» MATERIAL SUPPLIED

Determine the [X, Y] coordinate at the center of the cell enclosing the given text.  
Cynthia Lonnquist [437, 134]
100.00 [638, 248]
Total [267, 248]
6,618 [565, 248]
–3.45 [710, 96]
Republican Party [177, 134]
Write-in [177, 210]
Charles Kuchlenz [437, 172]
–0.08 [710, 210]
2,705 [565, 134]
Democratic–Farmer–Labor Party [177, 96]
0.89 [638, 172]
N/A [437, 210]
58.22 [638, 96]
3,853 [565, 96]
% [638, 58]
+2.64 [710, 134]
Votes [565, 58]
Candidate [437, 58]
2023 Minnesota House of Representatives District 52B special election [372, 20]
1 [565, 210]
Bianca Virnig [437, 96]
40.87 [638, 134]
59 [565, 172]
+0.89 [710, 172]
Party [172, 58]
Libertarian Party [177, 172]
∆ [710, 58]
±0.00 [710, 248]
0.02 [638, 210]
==
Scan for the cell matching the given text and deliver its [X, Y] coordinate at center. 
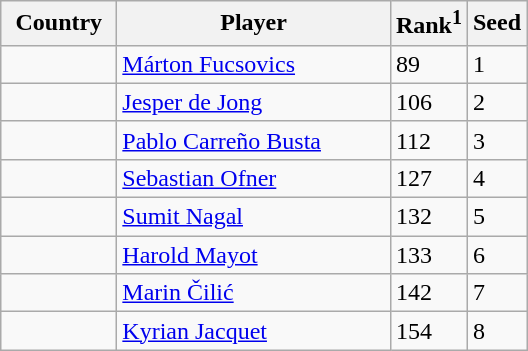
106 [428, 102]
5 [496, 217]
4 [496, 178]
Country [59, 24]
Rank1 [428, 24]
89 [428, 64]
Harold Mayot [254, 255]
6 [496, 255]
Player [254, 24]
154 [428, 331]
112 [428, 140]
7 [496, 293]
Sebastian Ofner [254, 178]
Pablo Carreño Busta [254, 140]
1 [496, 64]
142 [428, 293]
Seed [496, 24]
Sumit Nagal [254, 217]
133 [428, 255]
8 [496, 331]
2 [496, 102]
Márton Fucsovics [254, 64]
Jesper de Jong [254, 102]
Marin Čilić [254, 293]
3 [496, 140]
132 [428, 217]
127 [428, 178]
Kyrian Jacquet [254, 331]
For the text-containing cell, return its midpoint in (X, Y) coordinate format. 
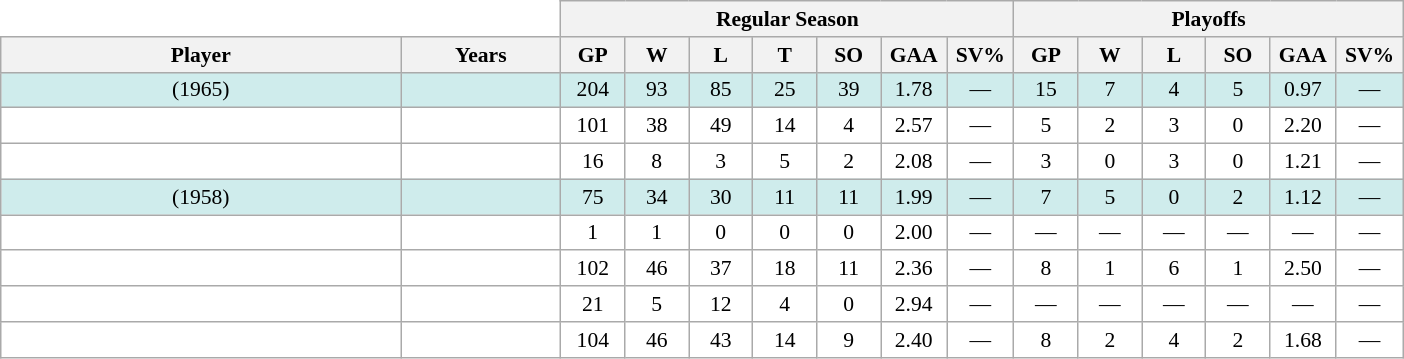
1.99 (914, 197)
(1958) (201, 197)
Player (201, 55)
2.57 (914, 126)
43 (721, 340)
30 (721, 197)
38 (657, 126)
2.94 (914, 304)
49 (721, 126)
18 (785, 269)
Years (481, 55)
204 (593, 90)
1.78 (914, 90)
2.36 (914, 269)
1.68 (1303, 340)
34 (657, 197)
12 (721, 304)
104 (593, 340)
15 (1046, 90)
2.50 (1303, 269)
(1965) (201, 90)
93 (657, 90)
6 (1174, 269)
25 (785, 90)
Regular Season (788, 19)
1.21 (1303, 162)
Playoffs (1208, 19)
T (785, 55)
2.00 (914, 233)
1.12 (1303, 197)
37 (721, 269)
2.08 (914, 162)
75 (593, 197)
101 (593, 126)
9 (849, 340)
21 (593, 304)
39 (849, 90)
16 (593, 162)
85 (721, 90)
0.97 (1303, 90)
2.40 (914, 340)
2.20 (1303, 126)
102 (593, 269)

» EXERCISE REQUIREMENTS
From the data above, please pull out every line that contains the string "given", matching its case exactly.

» RESULT OF THIS EXERCISE
Determine the [X, Y] coordinate at the center of the cell enclosing the given text.  
Scan for the cell matching the given text and deliver its [X, Y] coordinate at center. 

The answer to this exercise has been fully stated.